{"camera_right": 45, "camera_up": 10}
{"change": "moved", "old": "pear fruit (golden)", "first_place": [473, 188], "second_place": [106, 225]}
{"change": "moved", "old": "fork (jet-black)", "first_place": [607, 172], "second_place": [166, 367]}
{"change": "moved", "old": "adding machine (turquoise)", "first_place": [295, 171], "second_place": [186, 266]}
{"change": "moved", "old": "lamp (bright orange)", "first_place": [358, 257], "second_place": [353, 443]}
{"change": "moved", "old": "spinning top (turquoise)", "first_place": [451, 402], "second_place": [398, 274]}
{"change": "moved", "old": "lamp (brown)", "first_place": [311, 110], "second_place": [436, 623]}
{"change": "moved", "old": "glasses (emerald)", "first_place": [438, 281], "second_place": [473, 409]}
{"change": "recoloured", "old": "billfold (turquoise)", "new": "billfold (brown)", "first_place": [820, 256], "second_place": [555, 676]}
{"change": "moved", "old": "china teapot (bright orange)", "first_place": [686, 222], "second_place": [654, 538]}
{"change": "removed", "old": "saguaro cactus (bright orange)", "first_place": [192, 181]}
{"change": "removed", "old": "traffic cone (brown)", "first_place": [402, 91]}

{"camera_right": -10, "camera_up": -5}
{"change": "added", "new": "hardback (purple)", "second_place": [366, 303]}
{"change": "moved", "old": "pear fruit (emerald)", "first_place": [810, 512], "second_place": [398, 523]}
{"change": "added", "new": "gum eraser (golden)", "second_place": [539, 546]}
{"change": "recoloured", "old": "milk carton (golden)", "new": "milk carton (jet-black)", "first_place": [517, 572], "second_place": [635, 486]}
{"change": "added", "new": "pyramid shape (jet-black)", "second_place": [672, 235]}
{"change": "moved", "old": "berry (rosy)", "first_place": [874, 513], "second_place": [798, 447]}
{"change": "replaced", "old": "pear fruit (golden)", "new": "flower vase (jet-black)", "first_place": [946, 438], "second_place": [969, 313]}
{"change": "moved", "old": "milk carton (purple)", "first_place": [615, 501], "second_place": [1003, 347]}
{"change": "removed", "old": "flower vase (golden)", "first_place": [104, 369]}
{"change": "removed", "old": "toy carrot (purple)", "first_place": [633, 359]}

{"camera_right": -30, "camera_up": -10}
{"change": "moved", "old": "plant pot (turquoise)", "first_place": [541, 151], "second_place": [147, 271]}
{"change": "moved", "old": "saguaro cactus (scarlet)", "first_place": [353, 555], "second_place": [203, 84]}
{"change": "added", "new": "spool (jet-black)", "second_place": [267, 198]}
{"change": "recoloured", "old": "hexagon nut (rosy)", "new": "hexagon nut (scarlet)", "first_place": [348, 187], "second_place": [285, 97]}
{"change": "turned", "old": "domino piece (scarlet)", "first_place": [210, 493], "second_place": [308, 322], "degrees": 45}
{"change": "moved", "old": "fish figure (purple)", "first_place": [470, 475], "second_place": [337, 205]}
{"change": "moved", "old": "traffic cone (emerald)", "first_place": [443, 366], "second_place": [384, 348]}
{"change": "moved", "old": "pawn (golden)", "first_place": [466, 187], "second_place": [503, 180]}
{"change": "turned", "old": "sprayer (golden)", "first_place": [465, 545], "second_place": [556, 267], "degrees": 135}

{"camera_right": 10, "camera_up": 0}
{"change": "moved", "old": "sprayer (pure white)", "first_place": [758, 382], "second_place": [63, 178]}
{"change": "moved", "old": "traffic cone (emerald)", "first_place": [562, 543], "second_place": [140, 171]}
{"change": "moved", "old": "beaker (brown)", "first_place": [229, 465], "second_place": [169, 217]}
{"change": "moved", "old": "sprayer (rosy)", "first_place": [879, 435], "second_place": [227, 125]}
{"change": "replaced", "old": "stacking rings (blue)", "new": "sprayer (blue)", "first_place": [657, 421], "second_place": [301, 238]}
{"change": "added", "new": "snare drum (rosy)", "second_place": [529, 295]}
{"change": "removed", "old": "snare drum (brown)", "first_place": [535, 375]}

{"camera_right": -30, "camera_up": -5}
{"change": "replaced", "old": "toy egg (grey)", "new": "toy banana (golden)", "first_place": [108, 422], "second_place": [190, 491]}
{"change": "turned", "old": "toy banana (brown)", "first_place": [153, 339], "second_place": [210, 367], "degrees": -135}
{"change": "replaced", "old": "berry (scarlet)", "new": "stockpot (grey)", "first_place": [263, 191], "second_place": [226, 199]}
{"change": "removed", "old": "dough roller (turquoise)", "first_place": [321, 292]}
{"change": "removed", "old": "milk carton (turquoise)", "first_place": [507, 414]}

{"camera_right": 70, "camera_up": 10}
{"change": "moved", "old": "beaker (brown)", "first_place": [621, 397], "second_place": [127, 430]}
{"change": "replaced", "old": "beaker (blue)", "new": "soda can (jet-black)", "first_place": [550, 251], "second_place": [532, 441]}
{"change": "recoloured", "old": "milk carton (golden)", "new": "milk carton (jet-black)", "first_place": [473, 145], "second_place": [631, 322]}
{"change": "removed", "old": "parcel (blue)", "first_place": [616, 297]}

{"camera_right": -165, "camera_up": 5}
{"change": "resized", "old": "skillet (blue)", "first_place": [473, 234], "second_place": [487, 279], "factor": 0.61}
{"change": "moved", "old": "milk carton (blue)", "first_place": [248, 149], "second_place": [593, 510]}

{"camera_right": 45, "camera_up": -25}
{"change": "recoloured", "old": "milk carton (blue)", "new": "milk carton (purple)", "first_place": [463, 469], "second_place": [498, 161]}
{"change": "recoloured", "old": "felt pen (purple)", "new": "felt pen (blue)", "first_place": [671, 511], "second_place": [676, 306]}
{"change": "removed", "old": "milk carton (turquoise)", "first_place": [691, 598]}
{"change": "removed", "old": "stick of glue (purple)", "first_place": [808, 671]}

PROBLEM STATEMENT. All of the material must be given again exactly.

ANSWER TO THIS TASK.
{"camera_right": 45, "camera_up": 10}
{"change": "moved", "old": "pear fruit (golden)", "first_place": [473, 188], "second_place": [106, 225]}
{"change": "moved", "old": "fork (jet-black)", "first_place": [607, 172], "second_place": [166, 367]}
{"change": "moved", "old": "adding machine (turquoise)", "first_place": [295, 171], "second_place": [186, 266]}
{"change": "moved", "old": "lamp (bright orange)", "first_place": [358, 257], "second_place": [353, 443]}
{"change": "moved", "old": "spinning top (turquoise)", "first_place": [451, 402], "second_place": [398, 274]}
{"change": "moved", "old": "lamp (brown)", "first_place": [311, 110], "second_place": [436, 623]}
{"change": "moved", "old": "glasses (emerald)", "first_place": [438, 281], "second_place": [473, 409]}
{"change": "recoloured", "old": "billfold (turquoise)", "new": "billfold (brown)", "first_place": [820, 256], "second_place": [555, 676]}
{"change": "moved", "old": "china teapot (bright orange)", "first_place": [686, 222], "second_place": [654, 538]}
{"change": "removed", "old": "saguaro cactus (bright orange)", "first_place": [192, 181]}
{"change": "removed", "old": "traffic cone (brown)", "first_place": [402, 91]}

{"camera_right": -10, "camera_up": -5}
{"change": "added", "new": "hardback (purple)", "second_place": [366, 303]}
{"change": "moved", "old": "pear fruit (emerald)", "first_place": [810, 512], "second_place": [398, 523]}
{"change": "added", "new": "gum eraser (golden)", "second_place": [539, 546]}
{"change": "recoloured", "old": "milk carton (golden)", "new": "milk carton (jet-black)", "first_place": [517, 572], "second_place": [635, 486]}
{"change": "added", "new": "pyramid shape (jet-black)", "second_place": [672, 235]}
{"change": "moved", "old": "berry (rosy)", "first_place": [874, 513], "second_place": [798, 447]}
{"change": "replaced", "old": "pear fruit (golden)", "new": "flower vase (jet-black)", "first_place": [946, 438], "second_place": [969, 313]}
{"change": "moved", "old": "milk carton (purple)", "first_place": [615, 501], "second_place": [1003, 347]}
{"change": "removed", "old": "flower vase (golden)", "first_place": [104, 369]}
{"change": "removed", "old": "toy carrot (purple)", "first_place": [633, 359]}

{"camera_right": -30, "camera_up": -10}
{"change": "moved", "old": "plant pot (turquoise)", "first_place": [541, 151], "second_place": [147, 271]}
{"change": "moved", "old": "saguaro cactus (scarlet)", "first_place": [353, 555], "second_place": [203, 84]}
{"change": "added", "new": "spool (jet-black)", "second_place": [267, 198]}
{"change": "recoloured", "old": "hexagon nut (rosy)", "new": "hexagon nut (scarlet)", "first_place": [348, 187], "second_place": [285, 97]}
{"change": "turned", "old": "domino piece (scarlet)", "first_place": [210, 493], "second_place": [308, 322], "degrees": 45}
{"change": "moved", "old": "fish figure (purple)", "first_place": [470, 475], "second_place": [337, 205]}
{"change": "moved", "old": "traffic cone (emerald)", "first_place": [443, 366], "second_place": [384, 348]}
{"change": "moved", "old": "pawn (golden)", "first_place": [466, 187], "second_place": [503, 180]}
{"change": "turned", "old": "sprayer (golden)", "first_place": [465, 545], "second_place": [556, 267], "degrees": 135}

{"camera_right": 10, "camera_up": 0}
{"change": "moved", "old": "sprayer (pure white)", "first_place": [758, 382], "second_place": [63, 178]}
{"change": "moved", "old": "traffic cone (emerald)", "first_place": [562, 543], "second_place": [140, 171]}
{"change": "moved", "old": "beaker (brown)", "first_place": [229, 465], "second_place": [169, 217]}
{"change": "moved", "old": "sprayer (rosy)", "first_place": [879, 435], "second_place": [227, 125]}
{"change": "replaced", "old": "stacking rings (blue)", "new": "sprayer (blue)", "first_place": [657, 421], "second_place": [301, 238]}
{"change": "added", "new": "snare drum (rosy)", "second_place": [529, 295]}
{"change": "removed", "old": "snare drum (brown)", "first_place": [535, 375]}

{"camera_right": -30, "camera_up": -5}
{"change": "replaced", "old": "toy egg (grey)", "new": "toy banana (golden)", "first_place": [108, 422], "second_place": [190, 491]}
{"change": "turned", "old": "toy banana (brown)", "first_place": [153, 339], "second_place": [210, 367], "degrees": -135}
{"change": "replaced", "old": "berry (scarlet)", "new": "stockpot (grey)", "first_place": [263, 191], "second_place": [226, 199]}
{"change": "removed", "old": "dough roller (turquoise)", "first_place": [321, 292]}
{"change": "removed", "old": "milk carton (turquoise)", "first_place": [507, 414]}

{"camera_right": 70, "camera_up": 10}
{"change": "moved", "old": "beaker (brown)", "first_place": [621, 397], "second_place": [127, 430]}
{"change": "replaced", "old": "beaker (blue)", "new": "soda can (jet-black)", "first_place": [550, 251], "second_place": [532, 441]}
{"change": "recoloured", "old": "milk carton (golden)", "new": "milk carton (jet-black)", "first_place": [473, 145], "second_place": [631, 322]}
{"change": "removed", "old": "parcel (blue)", "first_place": [616, 297]}

{"camera_right": -165, "camera_up": 5}
{"change": "resized", "old": "skillet (blue)", "first_place": [473, 234], "second_place": [487, 279], "factor": 0.61}
{"change": "moved", "old": "milk carton (blue)", "first_place": [248, 149], "second_place": [593, 510]}

{"camera_right": 45, "camera_up": -25}
{"change": "recoloured", "old": "milk carton (blue)", "new": "milk carton (purple)", "first_place": [463, 469], "second_place": [498, 161]}
{"change": "recoloured", "old": "felt pen (purple)", "new": "felt pen (blue)", "first_place": [671, 511], "second_place": [676, 306]}
{"change": "removed", "old": "milk carton (turquoise)", "first_place": [691, 598]}
{"change": "removed", "old": "stick of glue (purple)", "first_place": [808, 671]}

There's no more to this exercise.